→ DATA TO PROCESS
--*--

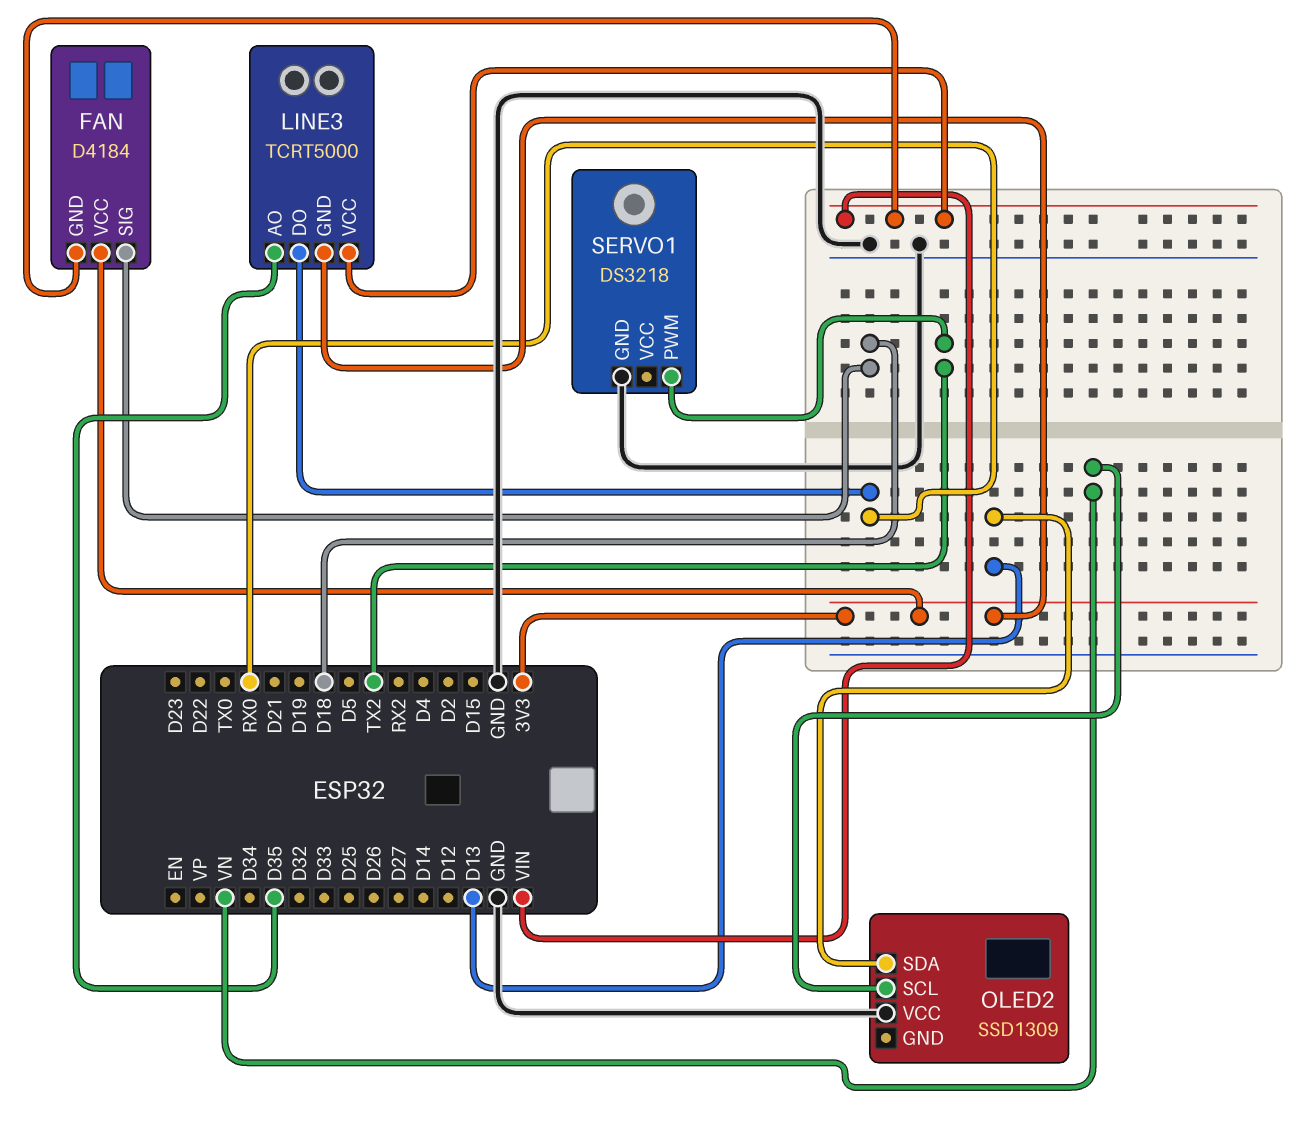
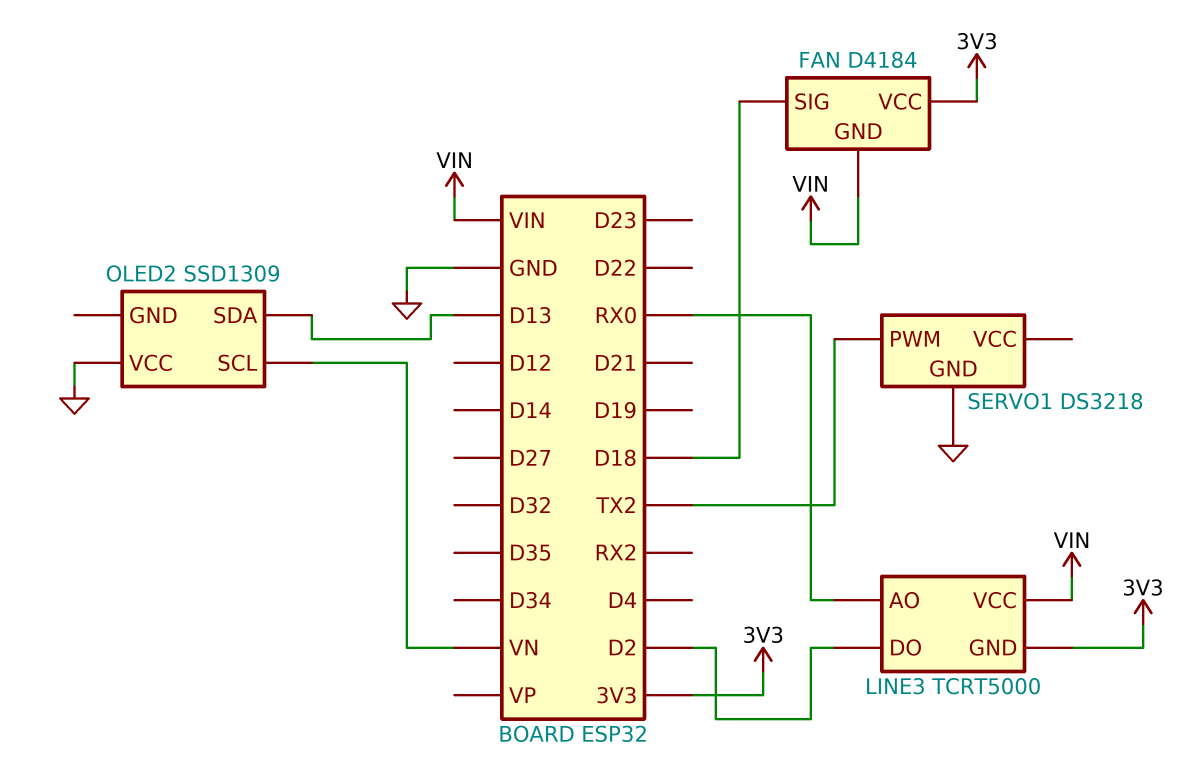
LINE3 pin AO: D35 -> RX0
LINE3 pin DO: RX0 -> D2

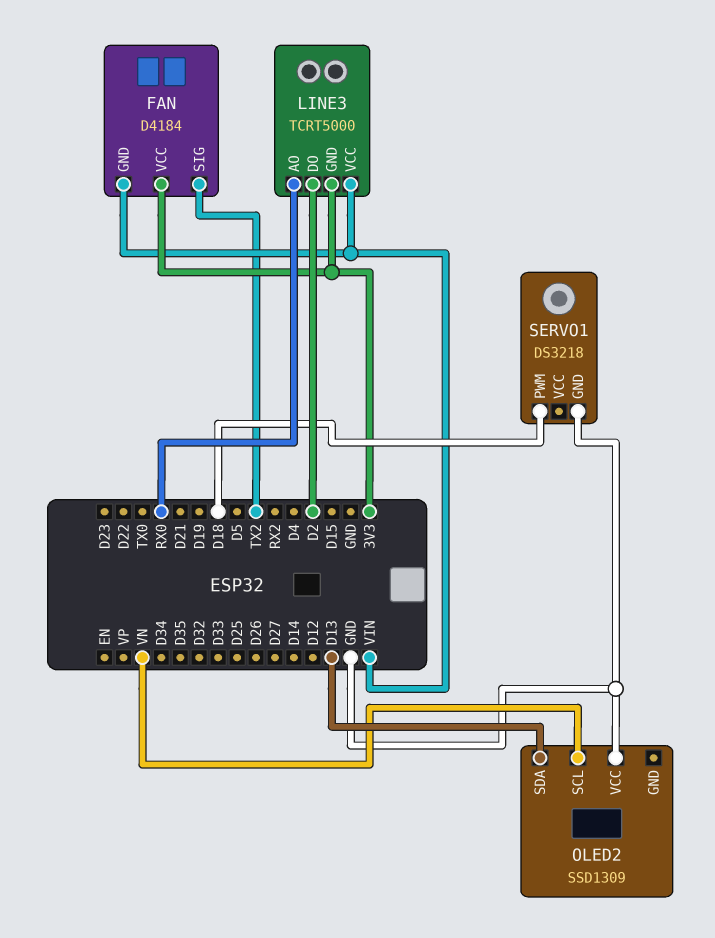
FAN pin SIG: D18 -> TX2
SERVO1 pin PWM: TX2 -> D18

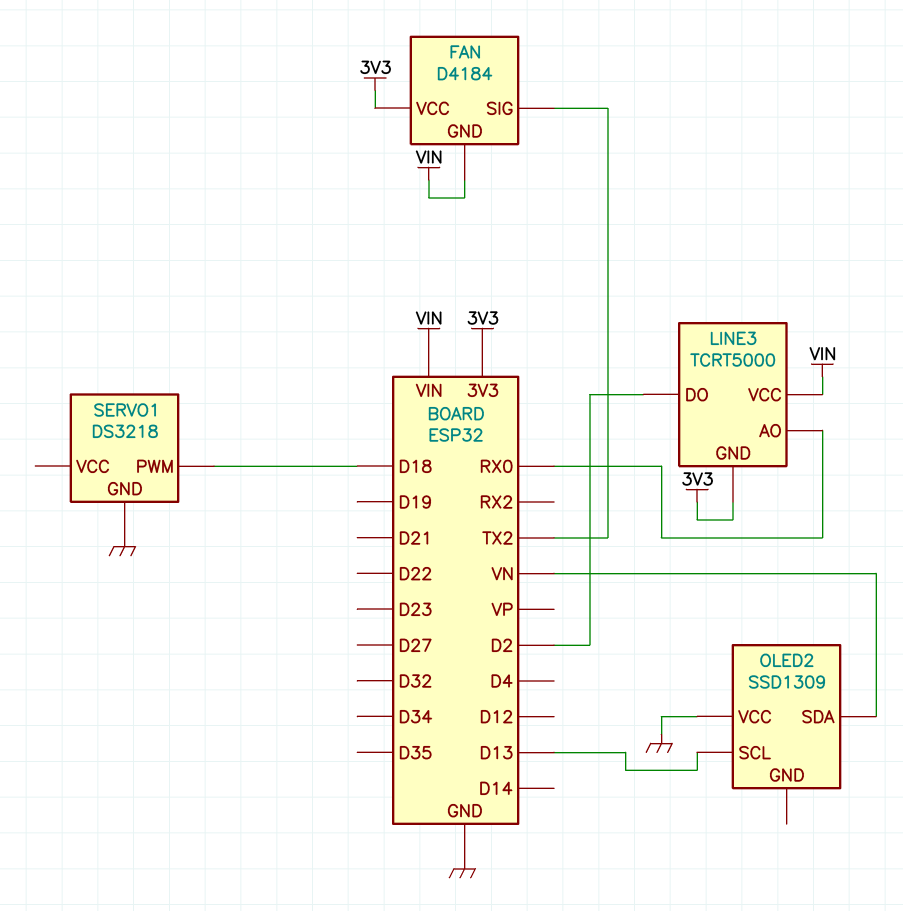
OLED2 pin SCL: VN -> D13
OLED2 pin SDA: D13 -> VN

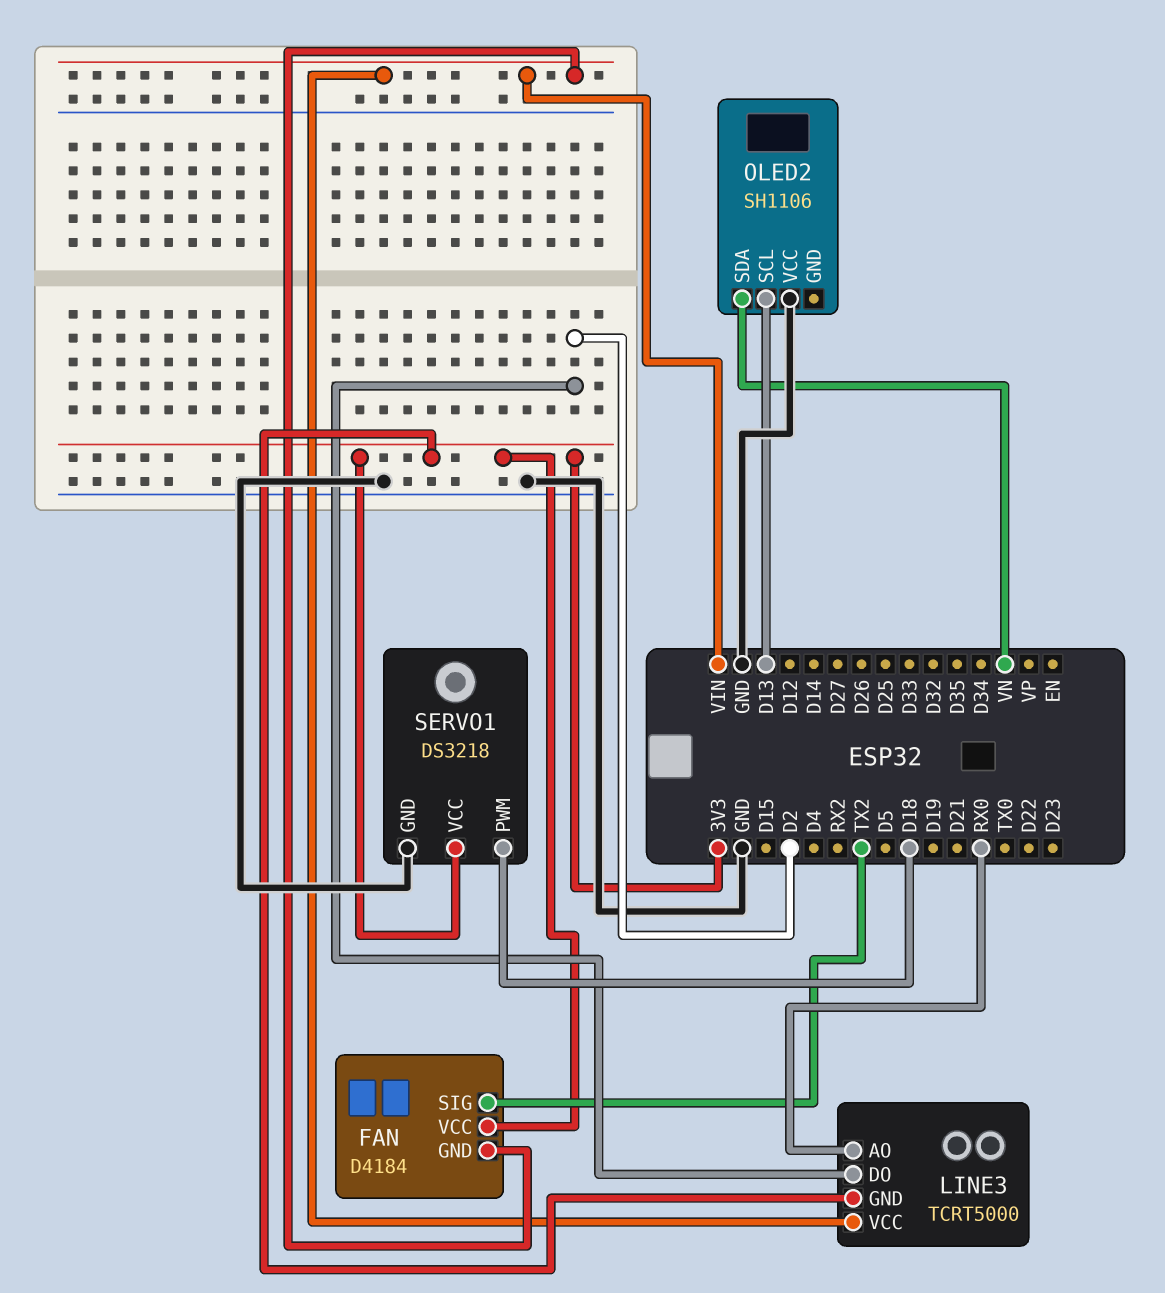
OLED2: SSD1309 -> SH1106
SERVO1 pin VCC: none -> 3V3

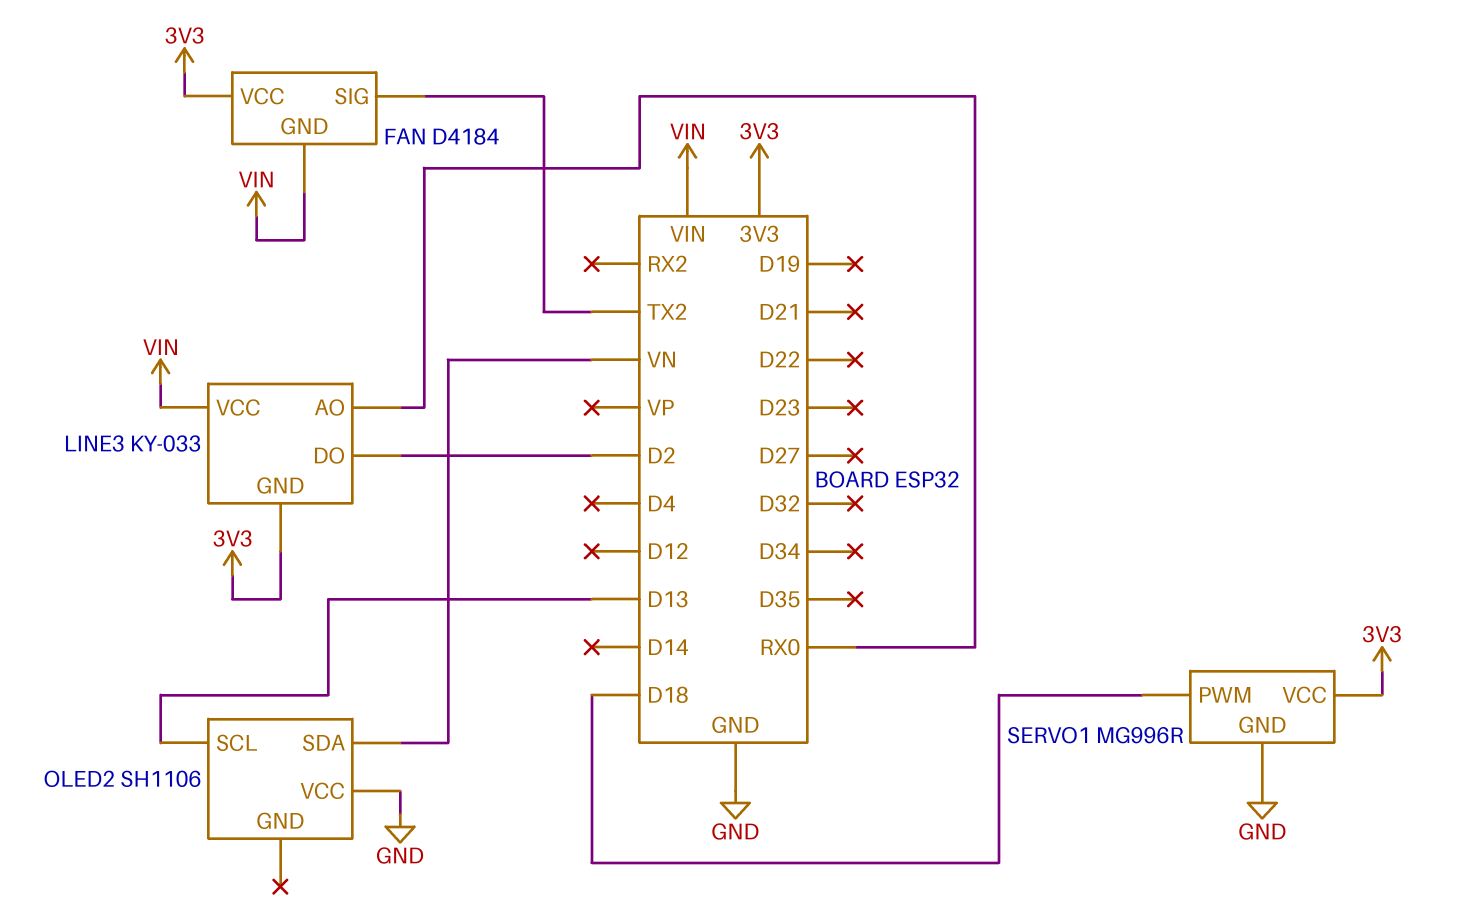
LINE3: TCRT5000 -> KY-033
SERVO1: DS3218 -> MG996R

--*--

→ WORK REQUEST
Write out the material above exactly, and omit the pictures it holds.

→ SOLUTION TO THE PROBLEM
LINE3 pin AO: D35 -> RX0
LINE3 pin DO: RX0 -> D2

FAN pin SIG: D18 -> TX2
SERVO1 pin PWM: TX2 -> D18

OLED2 pin SCL: VN -> D13
OLED2 pin SDA: D13 -> VN

OLED2: SSD1309 -> SH1106
SERVO1 pin VCC: none -> 3V3

LINE3: TCRT5000 -> KY-033
SERVO1: DS3218 -> MG996R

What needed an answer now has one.